▶ Goal of the exercise
Everything in the records must appear again exactly, except the images.

--- Dataset entries Enclosed Below ---

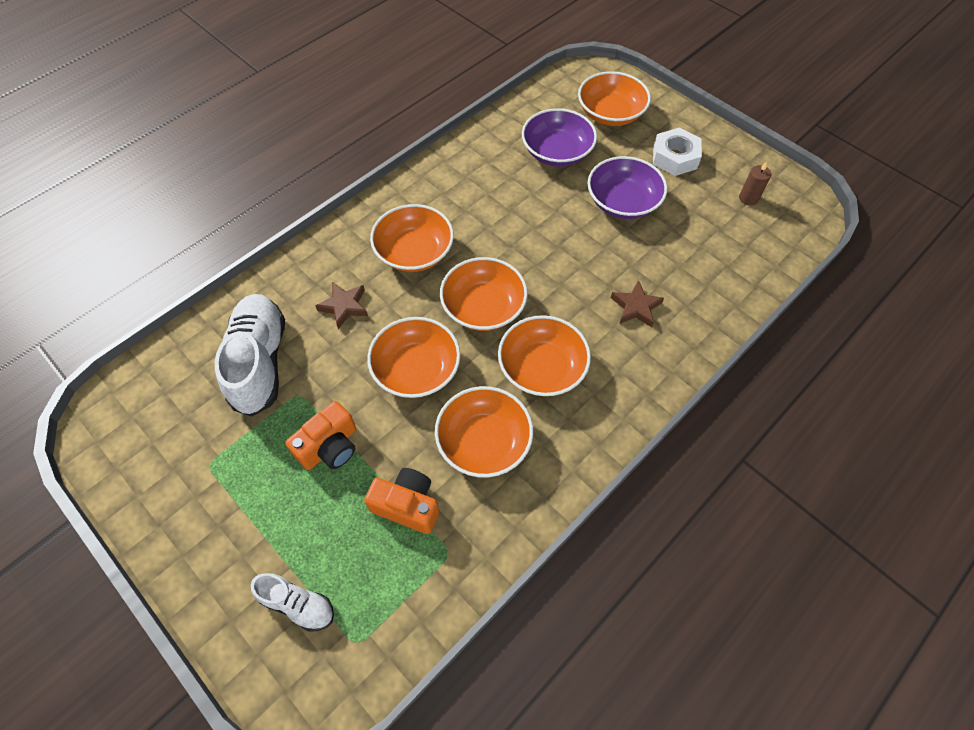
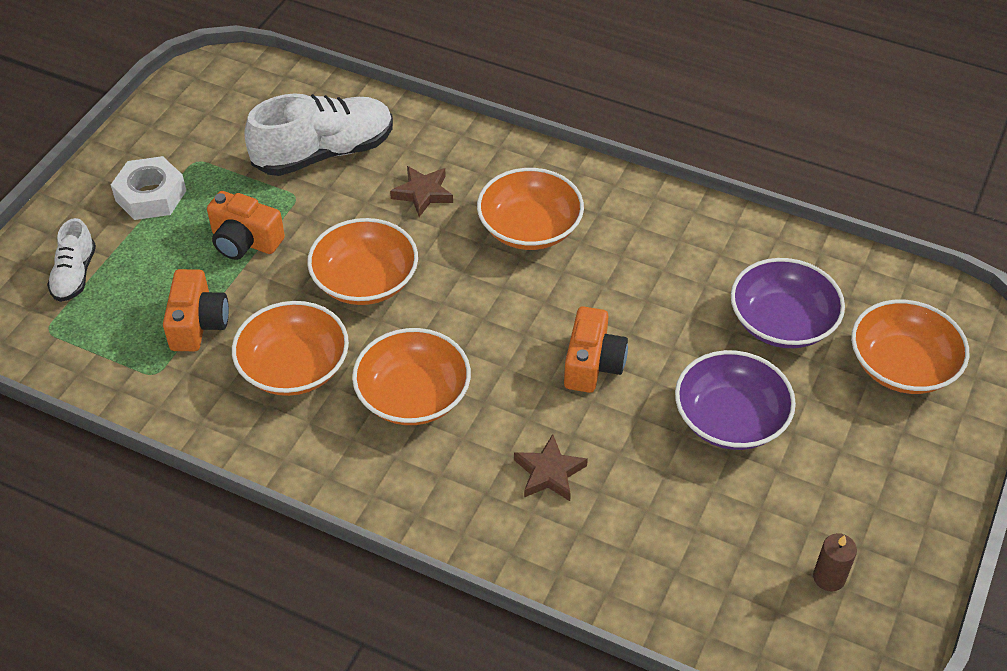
camera: 70 degrees right, 10 degrees down
(483, 307) = (477, 316): orange bowl -> none
(553, 255) = (592, 364): none -> orange camera
(675, 157) = (859, 465): white nut -> white nut (151, 196)

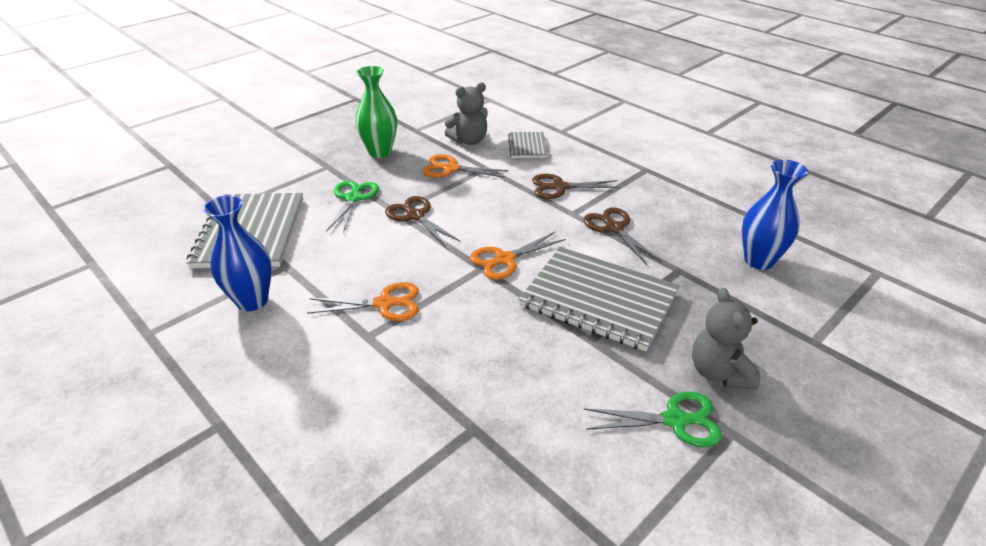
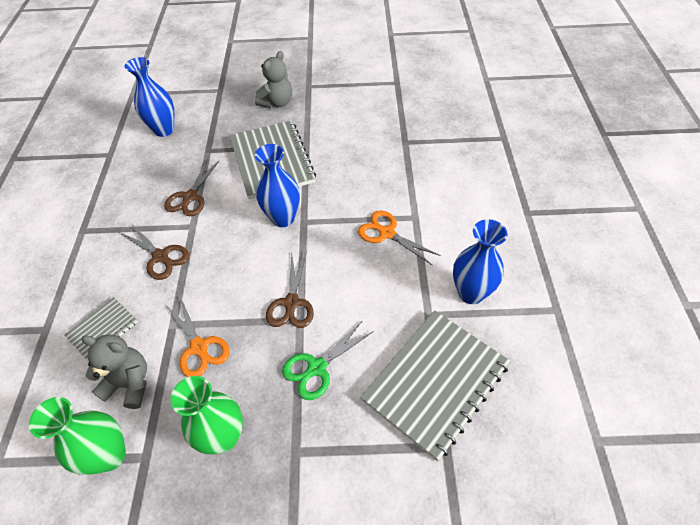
camera: 135 degrees left, 15 degrees up
(436, 123) = (110, 455): none -> green vase
(504, 259) = (283, 218): orange scissors -> blue vase
(675, 420) = (322, 100): green scissors -> none

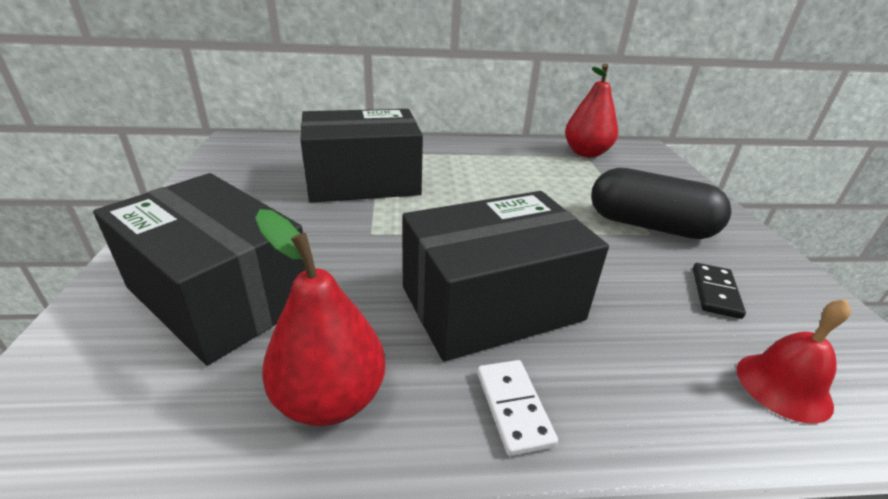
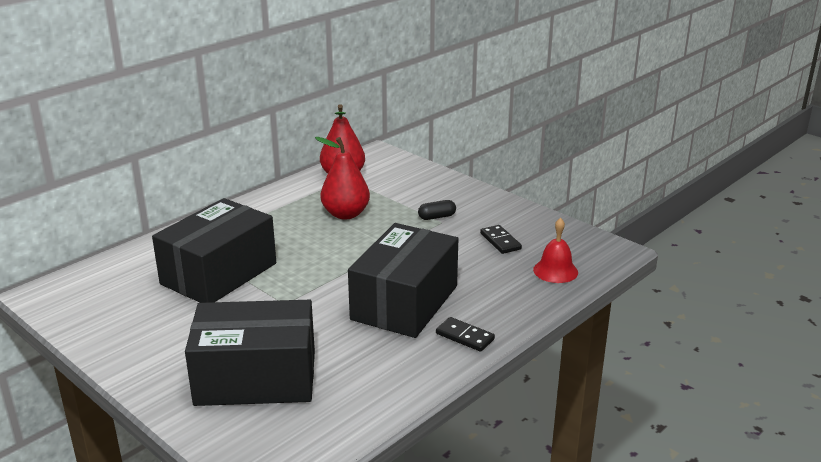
camera: 40 degrees left, 5 degrees down
(330, 398) = (387, 377): red pear -> red pear (345, 214)
(513, 408) = (464, 336): white domino -> black domino
(649, 226) = (437, 217): black capsule -> black capsule, size x0.43

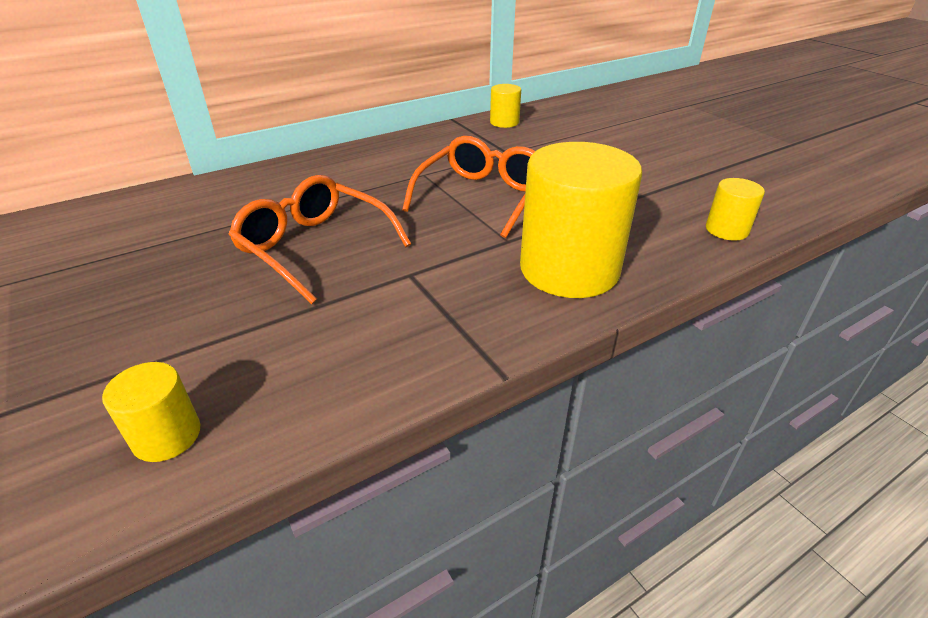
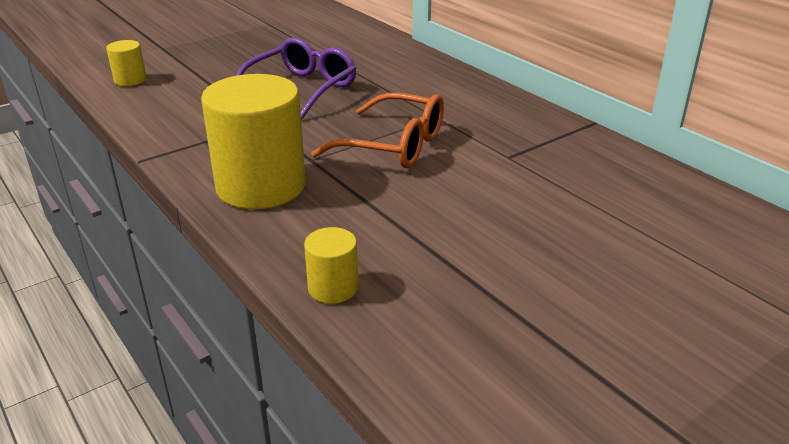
camera: 85 degrees right, 5 degrees down
(314, 247) = (302, 89): orange glasses -> purple glasses
(504, 122) = (601, 153): yellow cylinder -> none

--- End of Enclosed Dataset entries ---

▶ Task solution
camera: 70 degrees right, 10 degrees down
(483, 307) = (477, 316): orange bowl -> none
(553, 255) = (592, 364): none -> orange camera
(675, 157) = (859, 465): white nut -> white nut (151, 196)

camera: 135 degrees left, 15 degrees up
(436, 123) = (110, 455): none -> green vase
(504, 259) = (283, 218): orange scissors -> blue vase
(675, 420) = (322, 100): green scissors -> none

camera: 40 degrees left, 5 degrees down
(330, 398) = (387, 377): red pear -> red pear (345, 214)
(513, 408) = (464, 336): white domino -> black domino
(649, 226) = (437, 217): black capsule -> black capsule, size x0.43

camera: 85 degrees right, 5 degrees down
(314, 247) = (302, 89): orange glasses -> purple glasses
(504, 122) = (601, 153): yellow cylinder -> none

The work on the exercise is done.